## Entries provided
--------

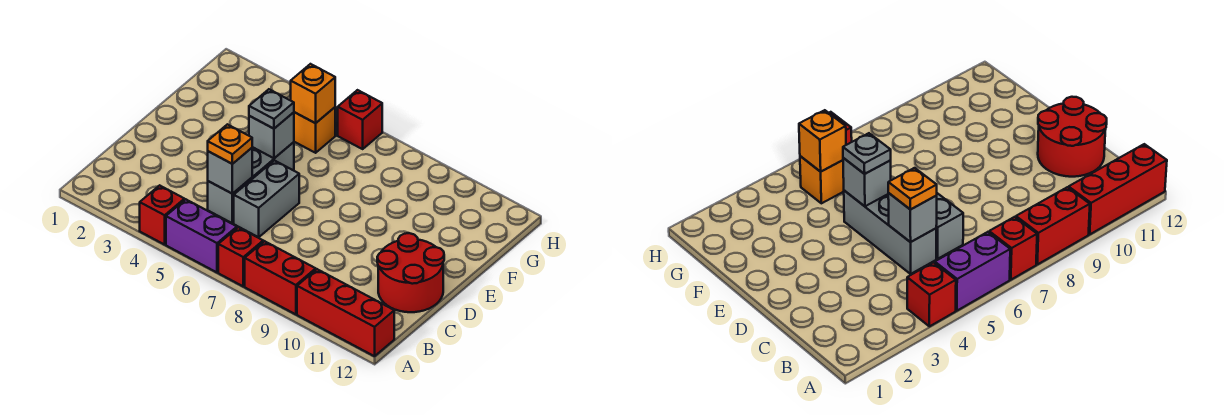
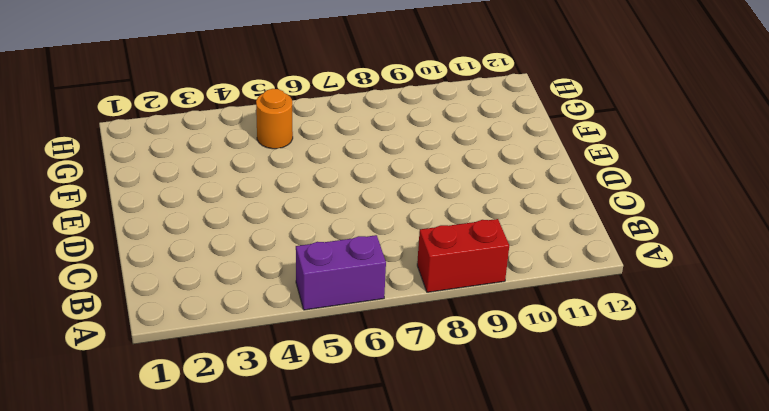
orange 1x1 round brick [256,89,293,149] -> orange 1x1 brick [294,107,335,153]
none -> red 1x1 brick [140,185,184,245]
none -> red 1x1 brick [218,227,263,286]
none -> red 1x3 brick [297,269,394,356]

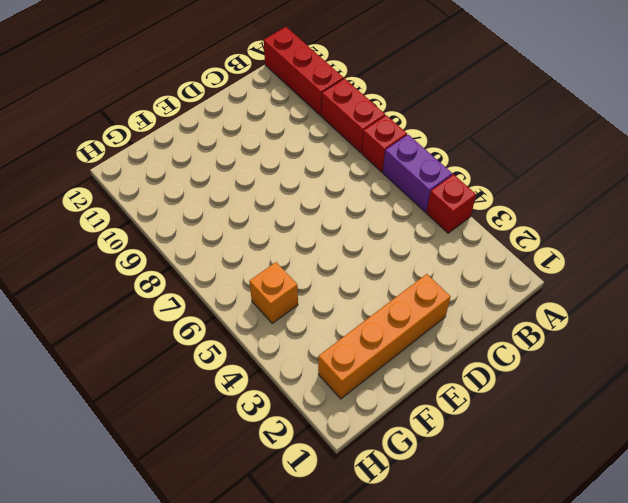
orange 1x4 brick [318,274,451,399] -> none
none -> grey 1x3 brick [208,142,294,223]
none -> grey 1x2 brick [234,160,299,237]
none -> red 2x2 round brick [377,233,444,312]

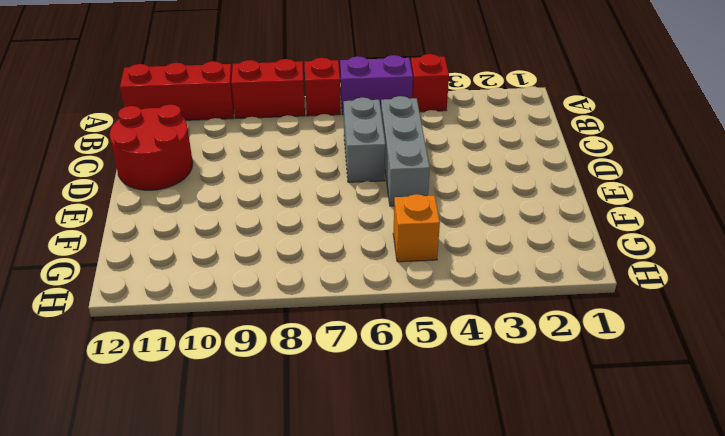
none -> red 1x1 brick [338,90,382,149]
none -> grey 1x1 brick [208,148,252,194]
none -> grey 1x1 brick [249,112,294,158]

--------

## Required action
Restate it all word for word: every record, no pictures.

## Exercise result
orange 1x1 round brick [256,89,293,149] -> orange 1x1 brick [294,107,335,153]
none -> red 1x1 brick [140,185,184,245]
none -> red 1x1 brick [218,227,263,286]
none -> red 1x3 brick [297,269,394,356]

orange 1x4 brick [318,274,451,399] -> none
none -> grey 1x3 brick [208,142,294,223]
none -> grey 1x2 brick [234,160,299,237]
none -> red 2x2 round brick [377,233,444,312]

none -> red 1x1 brick [338,90,382,149]
none -> grey 1x1 brick [208,148,252,194]
none -> grey 1x1 brick [249,112,294,158]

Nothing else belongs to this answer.